Give the entries below again, word for word, and leave out the images.

•••

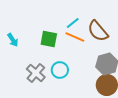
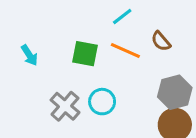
cyan line: (73, 23) -> (122, 17), moved
brown semicircle: (98, 31) -> (161, 41), size x0.6

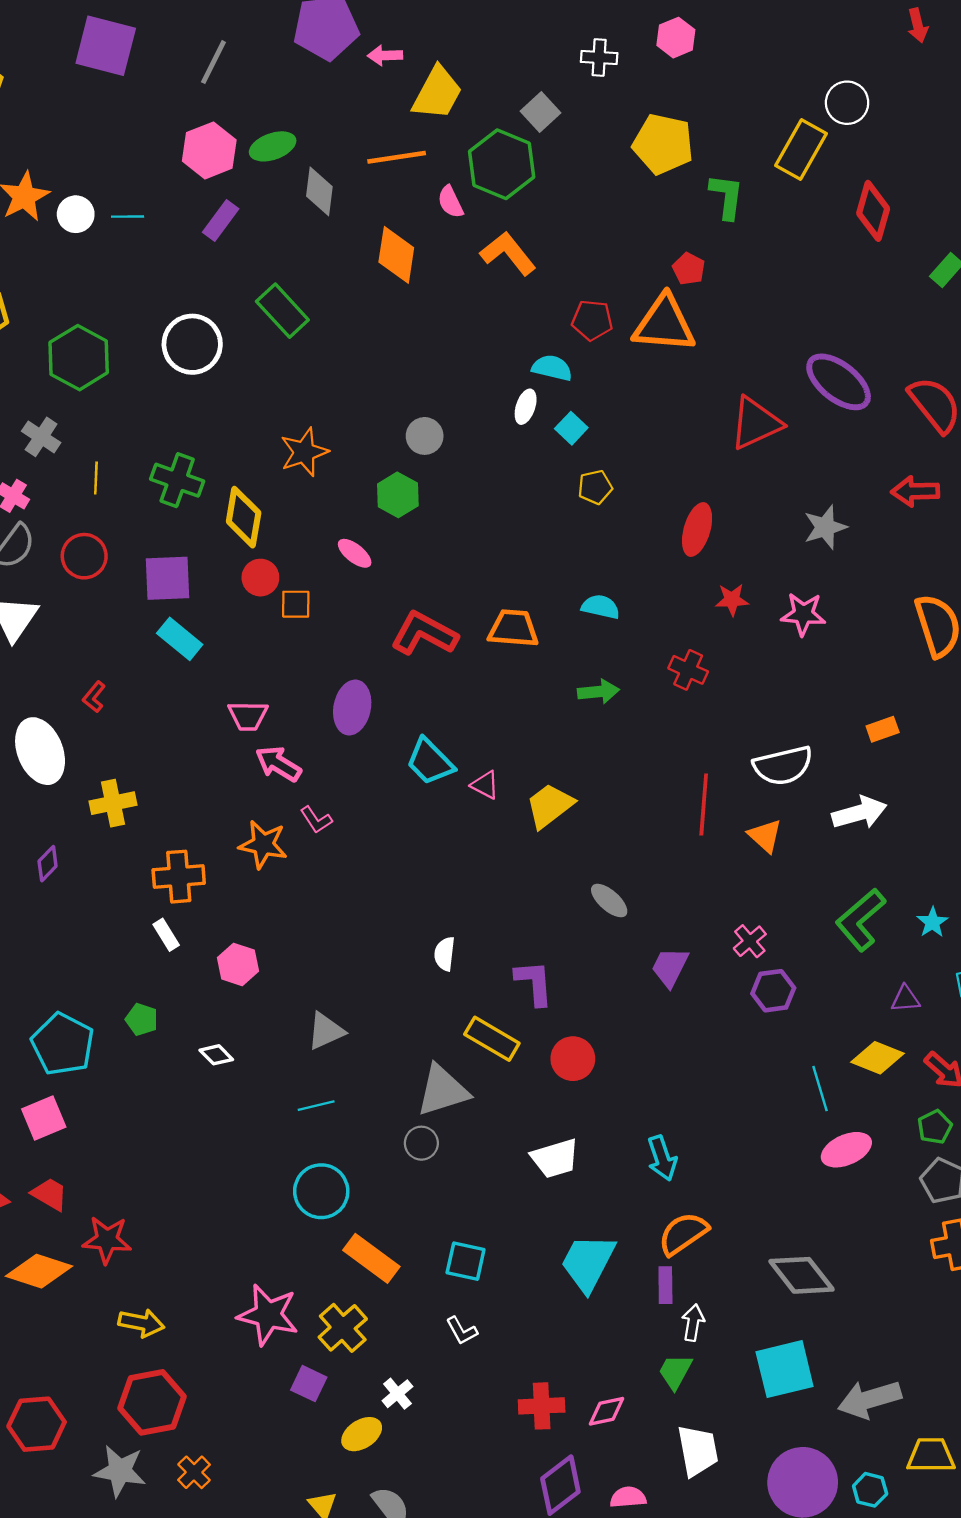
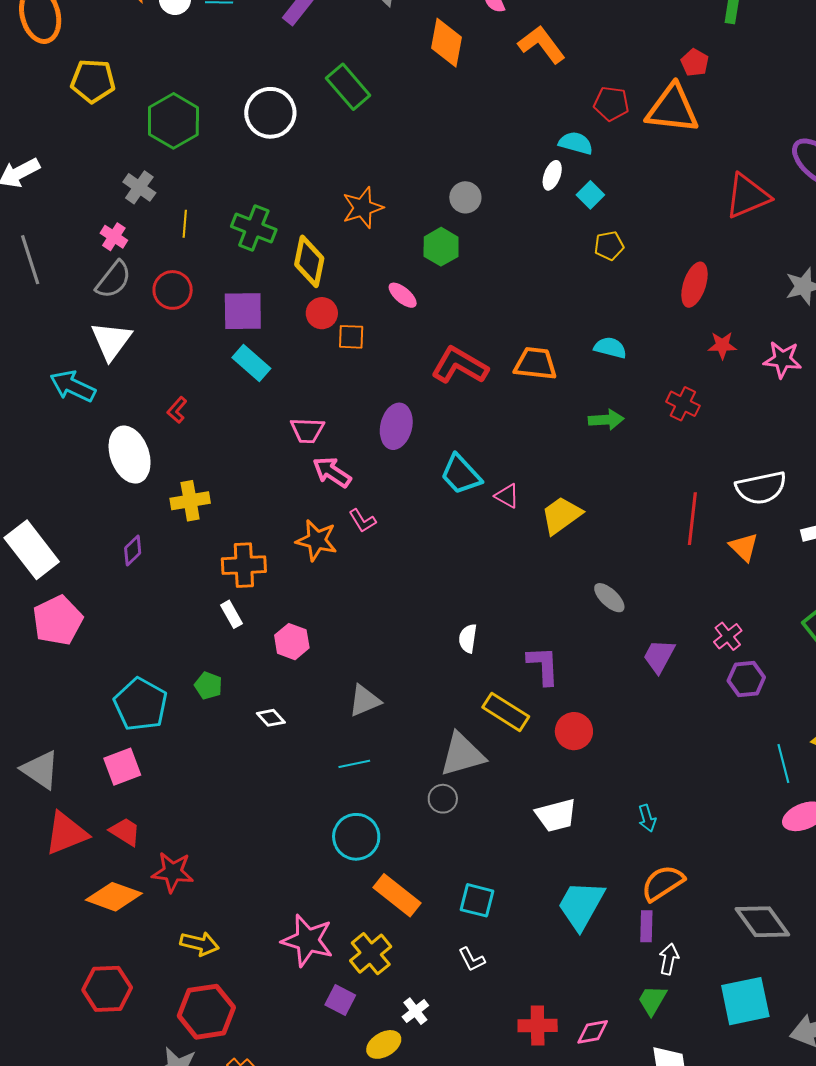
cyan arrow: (662, 1158) -> (647, 818), size x0.7
red hexagon: (37, 1424) -> (107, 989), moved

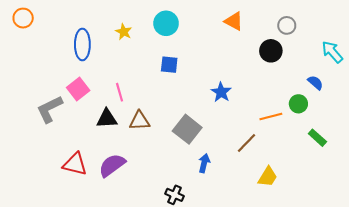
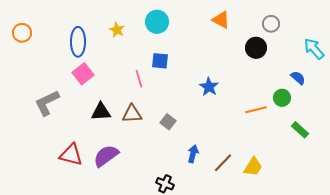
orange circle: (23, 18) -> (22, 33), moved
pink square: (78, 89) -> (83, 74), moved
pink line: (119, 92) -> (139, 79), moved
gray square: (187, 129) -> (168, 122), moved, size x0.6
brown line: (247, 143) -> (223, 163), moved

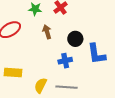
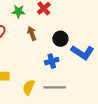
blue L-shape: (96, 54) -> (82, 52), turned -45

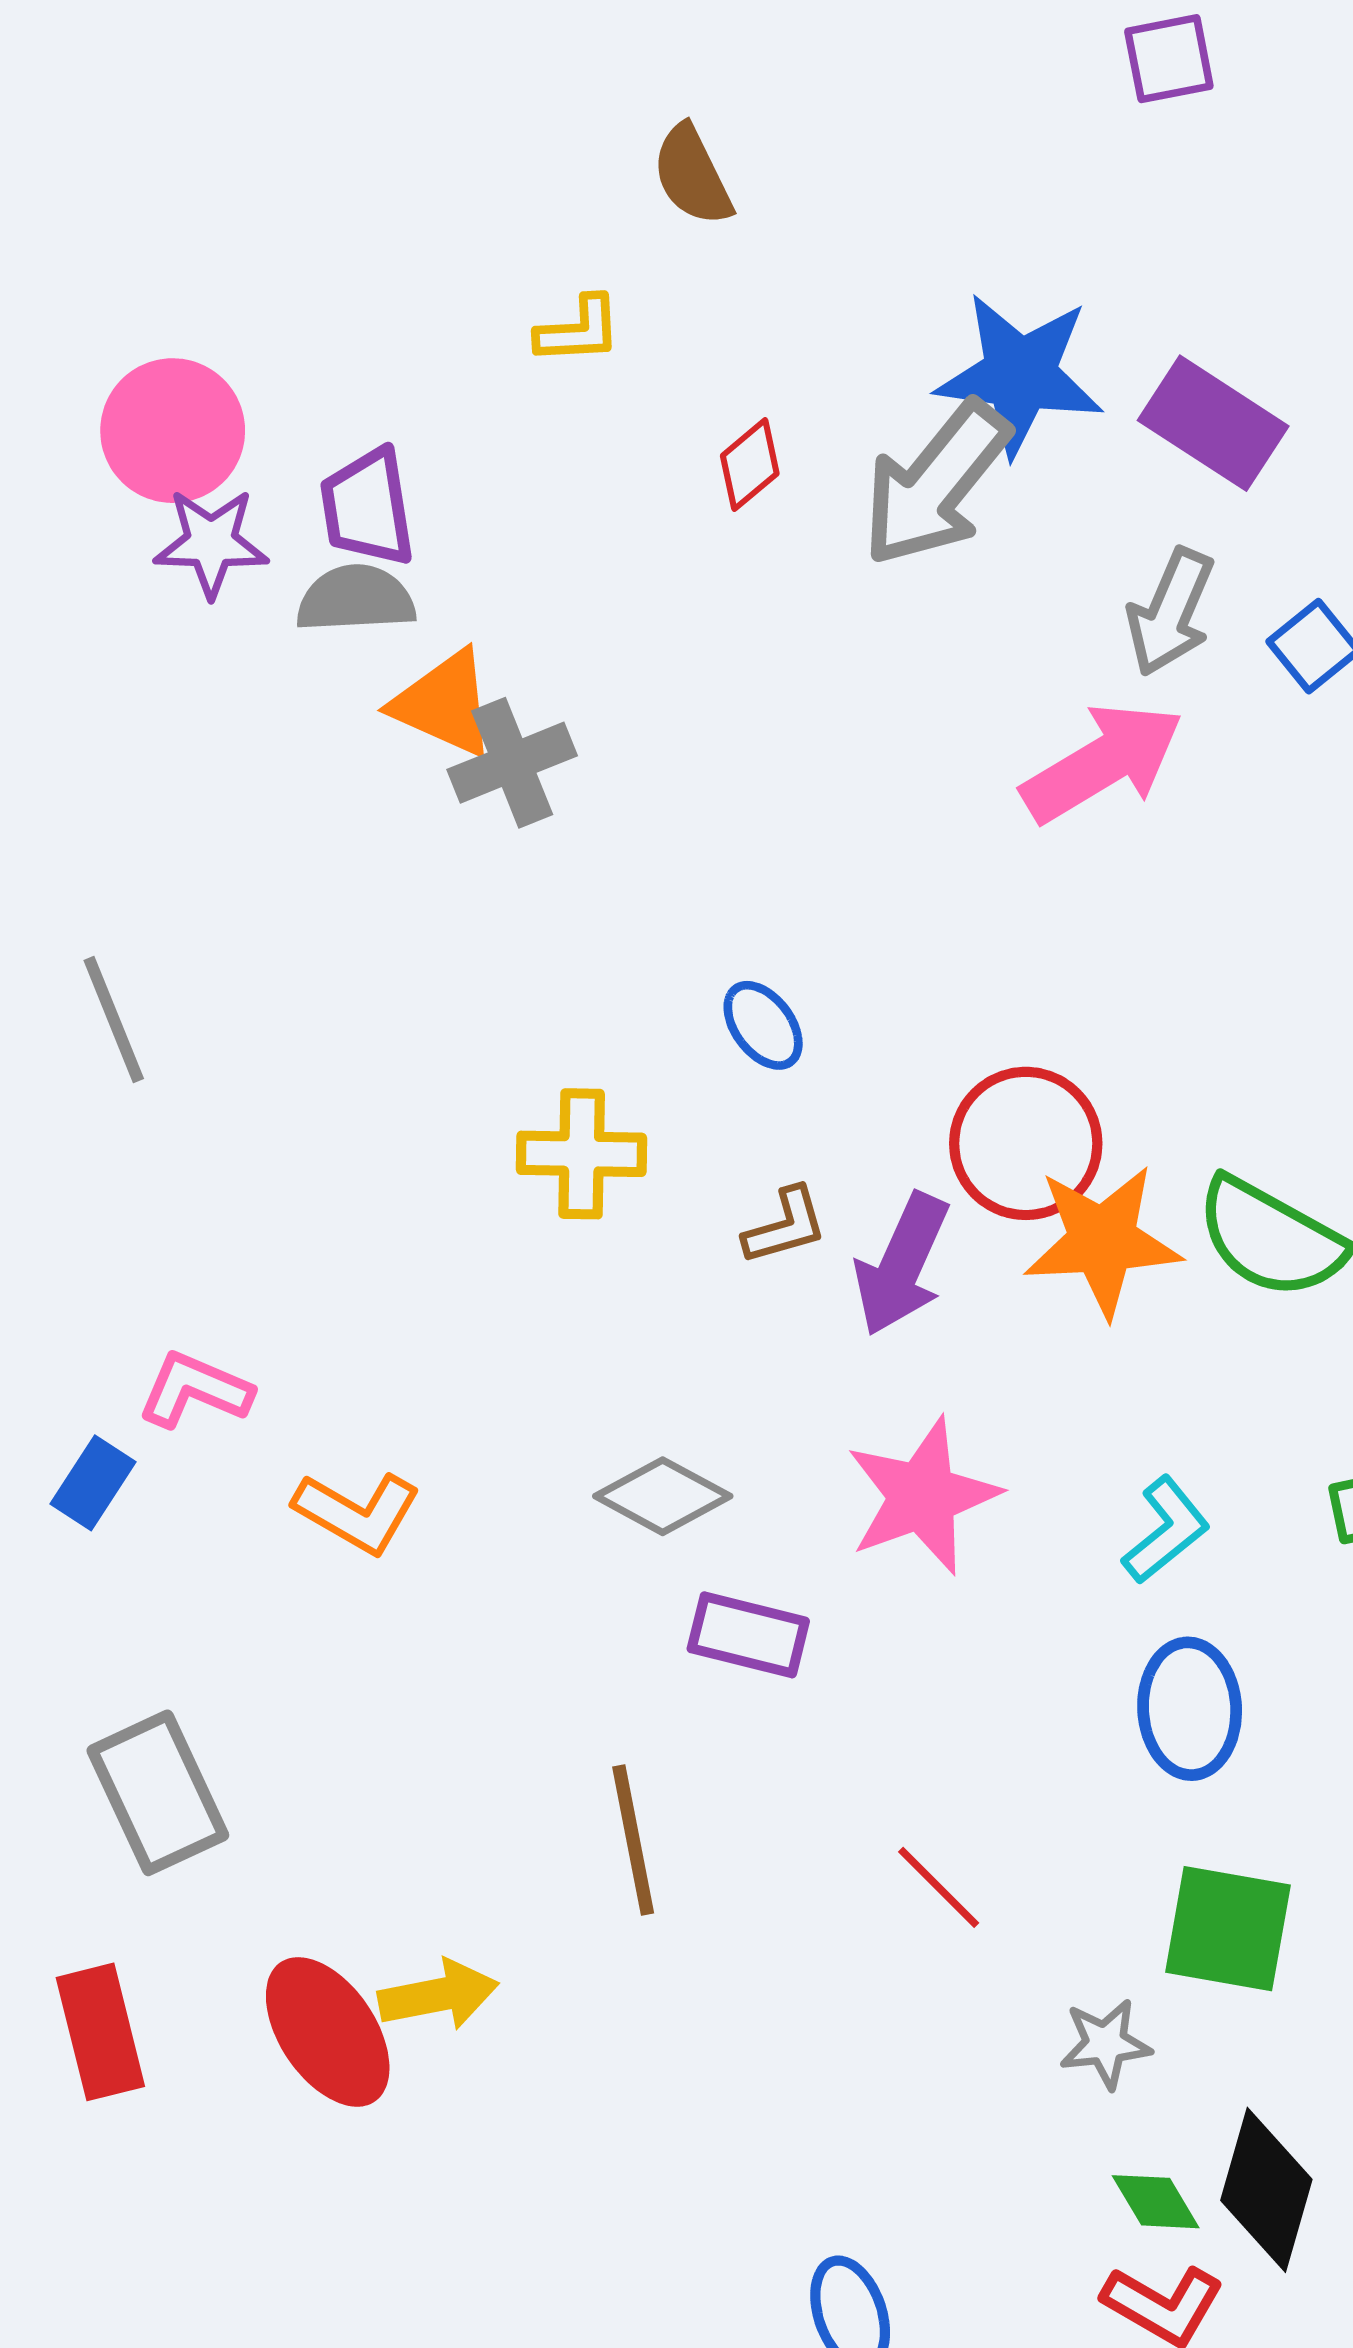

•••

Your response:
cyan line: (73, 23) -> (122, 17), moved
brown semicircle: (98, 31) -> (161, 41), size x0.6

cyan arrow: (662, 1158) -> (647, 818), size x0.7
red hexagon: (37, 1424) -> (107, 989), moved

orange circle: (23, 18) -> (22, 33), moved
pink square: (78, 89) -> (83, 74), moved
pink line: (119, 92) -> (139, 79), moved
gray square: (187, 129) -> (168, 122), moved, size x0.6
brown line: (247, 143) -> (223, 163), moved

blue L-shape: (96, 54) -> (82, 52), turned -45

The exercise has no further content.